Pictures do not belong in the copy; restate the records below word for word.
BEGIN SOURCE DATA
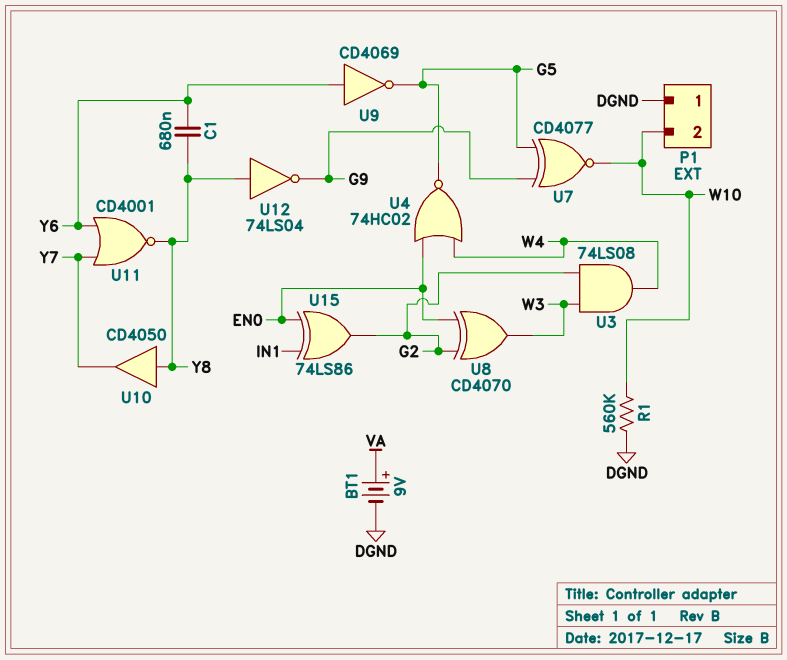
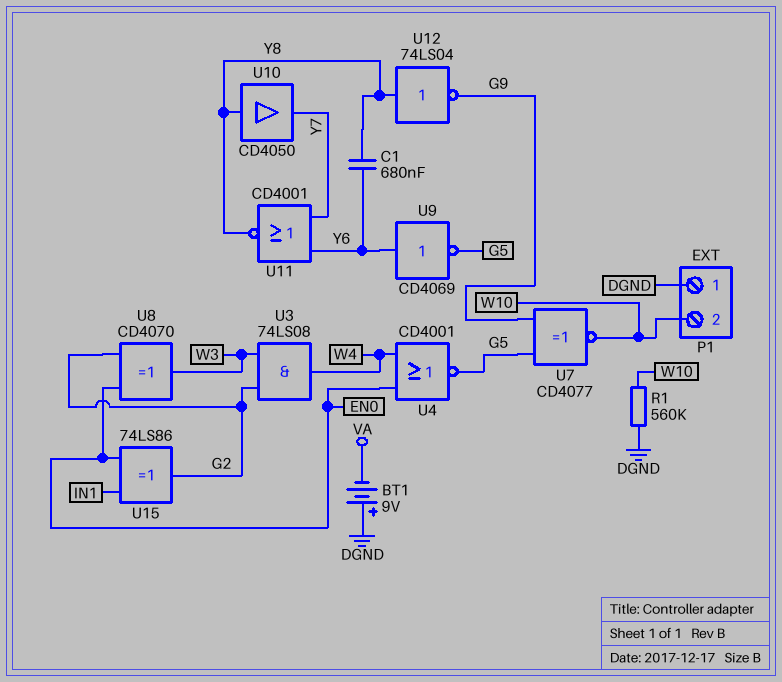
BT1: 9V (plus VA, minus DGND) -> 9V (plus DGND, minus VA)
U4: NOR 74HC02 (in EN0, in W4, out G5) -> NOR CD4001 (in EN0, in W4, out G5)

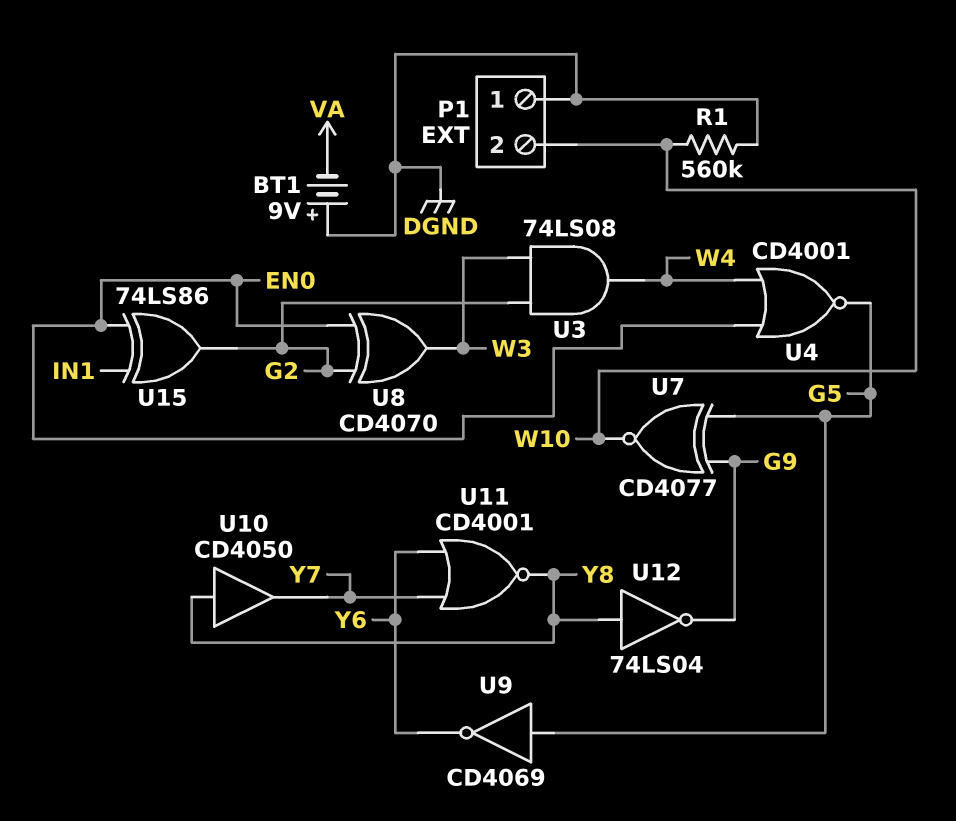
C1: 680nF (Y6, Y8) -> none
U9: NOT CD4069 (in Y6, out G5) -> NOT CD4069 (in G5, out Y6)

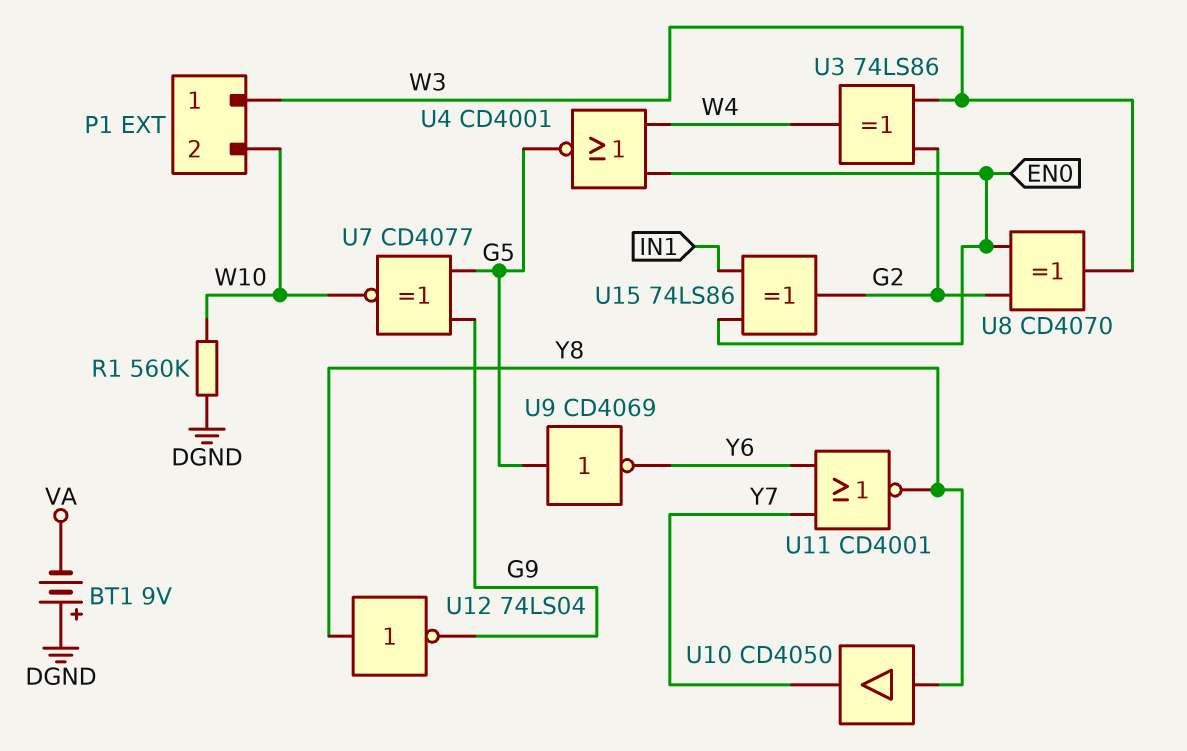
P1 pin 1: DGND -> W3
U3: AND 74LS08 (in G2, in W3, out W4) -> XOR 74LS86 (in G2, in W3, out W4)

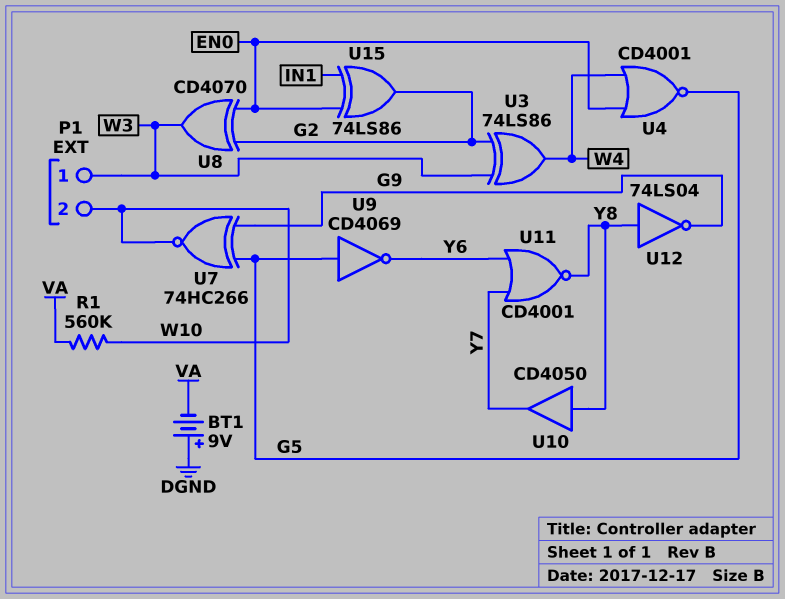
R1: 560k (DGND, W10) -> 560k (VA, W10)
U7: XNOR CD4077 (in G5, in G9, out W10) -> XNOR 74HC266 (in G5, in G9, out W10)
END SOURCE DATA
SOLUTION TO THE PROBLEM:
BT1: 9V (plus VA, minus DGND) -> 9V (plus DGND, minus VA)
U4: NOR 74HC02 (in EN0, in W4, out G5) -> NOR CD4001 (in EN0, in W4, out G5)

C1: 680nF (Y6, Y8) -> none
U9: NOT CD4069 (in Y6, out G5) -> NOT CD4069 (in G5, out Y6)

P1 pin 1: DGND -> W3
U3: AND 74LS08 (in G2, in W3, out W4) -> XOR 74LS86 (in G2, in W3, out W4)

R1: 560k (DGND, W10) -> 560k (VA, W10)
U7: XNOR CD4077 (in G5, in G9, out W10) -> XNOR 74HC266 (in G5, in G9, out W10)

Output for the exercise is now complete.